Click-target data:
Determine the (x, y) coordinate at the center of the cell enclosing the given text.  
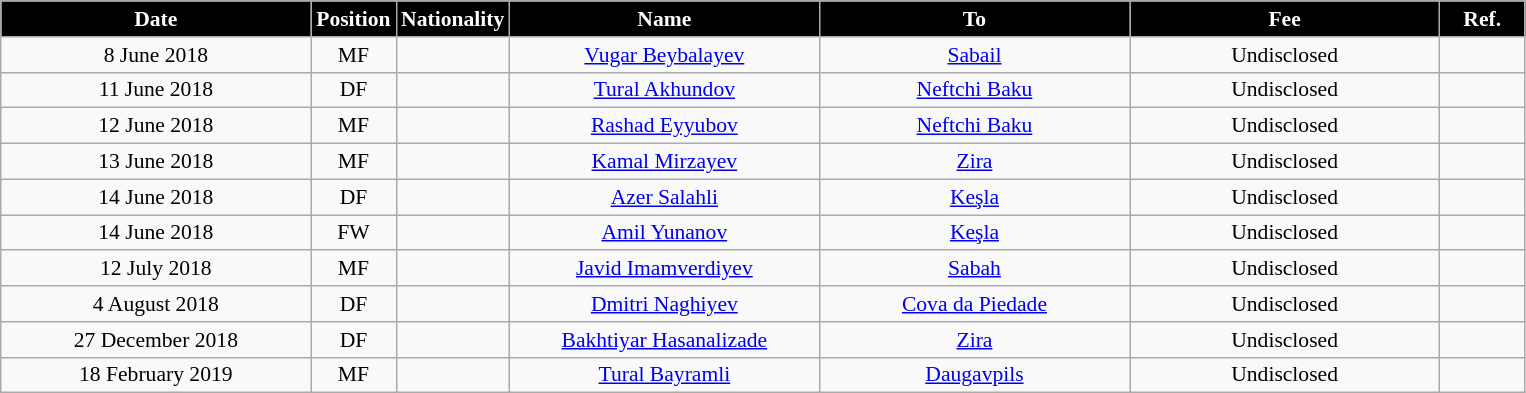
27 December 2018 (156, 340)
Nationality (452, 19)
Sabail (974, 55)
Sabah (974, 269)
To (974, 19)
Position (354, 19)
Azer Salahli (664, 197)
13 June 2018 (156, 162)
Amil Yunanov (664, 233)
12 July 2018 (156, 269)
Name (664, 19)
FW (354, 233)
Vugar Beybalayev (664, 55)
Cova da Piedade (974, 304)
Kamal Mirzayev (664, 162)
12 June 2018 (156, 126)
4 August 2018 (156, 304)
18 February 2019 (156, 375)
8 June 2018 (156, 55)
Bakhtiyar Hasanalizade (664, 340)
Dmitri Naghiyev (664, 304)
Tural Bayramli (664, 375)
Date (156, 19)
Tural Akhundov (664, 90)
Javid Imamverdiyev (664, 269)
Fee (1285, 19)
Rashad Eyyubov (664, 126)
Daugavpils (974, 375)
Ref. (1482, 19)
11 June 2018 (156, 90)
Output the (X, Y) coordinate of the center of the cell containing the given text.  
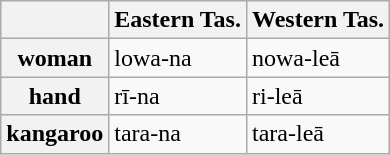
nowa-leā (318, 58)
ri-leā (318, 96)
woman (55, 58)
tara-leā (318, 134)
tara-na (178, 134)
lowa-na (178, 58)
hand (55, 96)
Eastern Tas. (178, 20)
kangaroo (55, 134)
Western Tas. (318, 20)
rī-na (178, 96)
Extract the (x, y) coordinate from the center of the cell holding the provided text.  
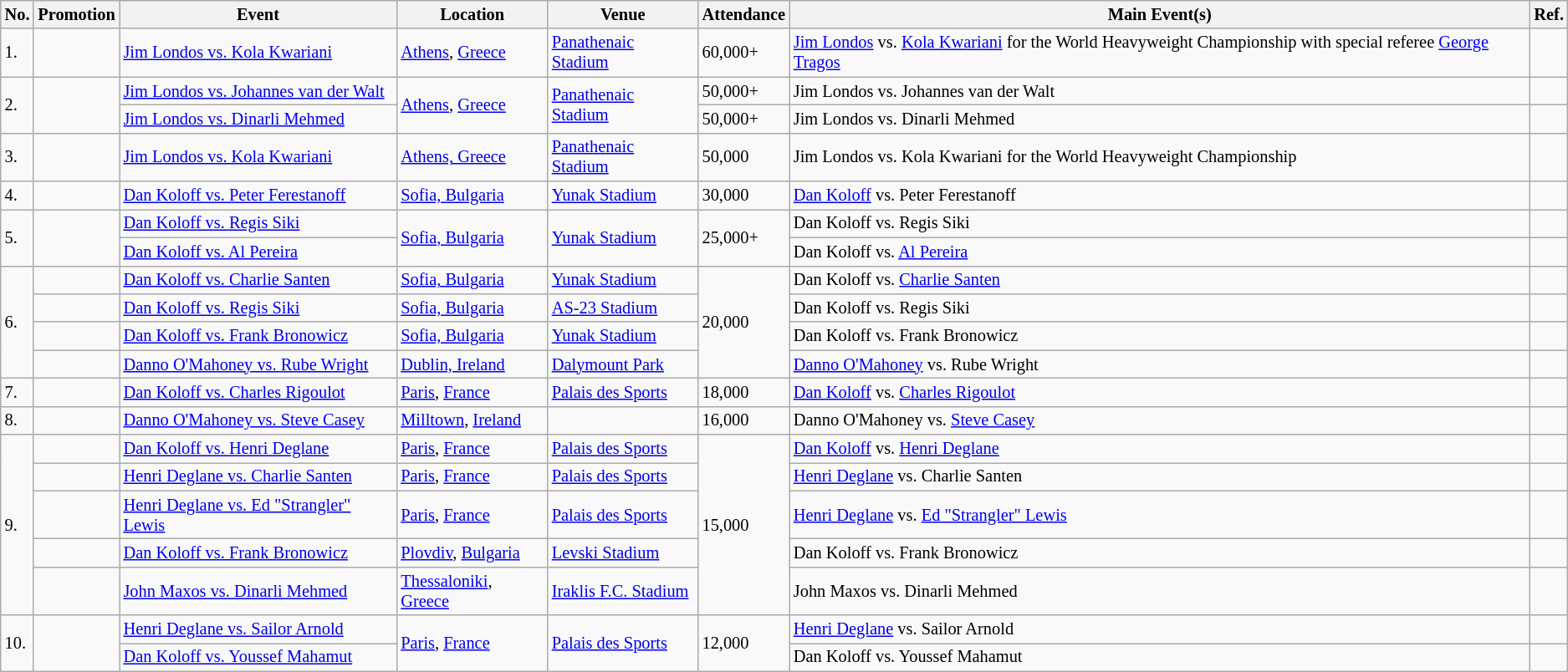
7. (18, 392)
Levski Stadium (623, 553)
Main Event(s) (1160, 14)
Dalymount Park (623, 365)
12,000 (744, 644)
30,000 (744, 196)
Jim Londos vs. Kola Kwariani for the World Heavyweight Championship with special referee George Tragos (1160, 53)
Plovdiv, Bulgaria (472, 553)
60,000+ (744, 53)
25,000+ (744, 237)
No. (18, 14)
Promotion (76, 14)
1. (18, 53)
Milltown, Ireland (472, 421)
Iraklis F.C. Stadium (623, 591)
Location (472, 14)
8. (18, 421)
20,000 (744, 323)
AS-23 Stadium (623, 308)
16,000 (744, 421)
2. (18, 105)
Attendance (744, 14)
Venue (623, 14)
Jim Londos vs. Kola Kwariani for the World Heavyweight Championship (1160, 157)
18,000 (744, 392)
Event (258, 14)
15,000 (744, 525)
10. (18, 644)
Dublin, Ireland (472, 365)
3. (18, 157)
9. (18, 525)
Ref. (1549, 14)
Thessaloniki, Greece (472, 591)
6. (18, 323)
4. (18, 196)
50,000 (744, 157)
5. (18, 237)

Objective> Copy all of the lines above exactly, leaving out every picture line.

Complete response>
Determine the (x, y) coordinate at the center of the cell enclosing the given text.  
27 December 2018 (156, 340)
Nationality (452, 19)
Sabail (974, 55)
Sabah (974, 269)
To (974, 19)
Position (354, 19)
Azer Salahli (664, 197)
13 June 2018 (156, 162)
Amil Yunanov (664, 233)
12 July 2018 (156, 269)
Name (664, 19)
FW (354, 233)
Vugar Beybalayev (664, 55)
Cova da Piedade (974, 304)
Kamal Mirzayev (664, 162)
12 June 2018 (156, 126)
4 August 2018 (156, 304)
18 February 2019 (156, 375)
8 June 2018 (156, 55)
Bakhtiyar Hasanalizade (664, 340)
Dmitri Naghiyev (664, 304)
Tural Bayramli (664, 375)
Date (156, 19)
Tural Akhundov (664, 90)
Javid Imamverdiyev (664, 269)
Fee (1285, 19)
Rashad Eyyubov (664, 126)
Daugavpils (974, 375)
Ref. (1482, 19)
11 June 2018 (156, 90)
Output the (X, Y) coordinate of the center of the cell containing the given text.  
nowa-leā (318, 58)
ri-leā (318, 96)
woman (55, 58)
tara-leā (318, 134)
tara-na (178, 134)
lowa-na (178, 58)
hand (55, 96)
Eastern Tas. (178, 20)
kangaroo (55, 134)
Western Tas. (318, 20)
rī-na (178, 96)
Extract the (x, y) coordinate from the center of the cell holding the provided text.  
7. (18, 392)
Levski Stadium (623, 553)
Main Event(s) (1160, 14)
Dalymount Park (623, 365)
12,000 (744, 644)
30,000 (744, 196)
Jim Londos vs. Kola Kwariani for the World Heavyweight Championship with special referee George Tragos (1160, 53)
Plovdiv, Bulgaria (472, 553)
60,000+ (744, 53)
25,000+ (744, 237)
No. (18, 14)
Promotion (76, 14)
1. (18, 53)
Milltown, Ireland (472, 421)
Iraklis F.C. Stadium (623, 591)
Location (472, 14)
8. (18, 421)
20,000 (744, 323)
AS-23 Stadium (623, 308)
16,000 (744, 421)
2. (18, 105)
Attendance (744, 14)
Venue (623, 14)
Jim Londos vs. Kola Kwariani for the World Heavyweight Championship (1160, 157)
18,000 (744, 392)
Event (258, 14)
15,000 (744, 525)
10. (18, 644)
Dublin, Ireland (472, 365)
3. (18, 157)
9. (18, 525)
Ref. (1549, 14)
Thessaloniki, Greece (472, 591)
6. (18, 323)
4. (18, 196)
50,000 (744, 157)
5. (18, 237)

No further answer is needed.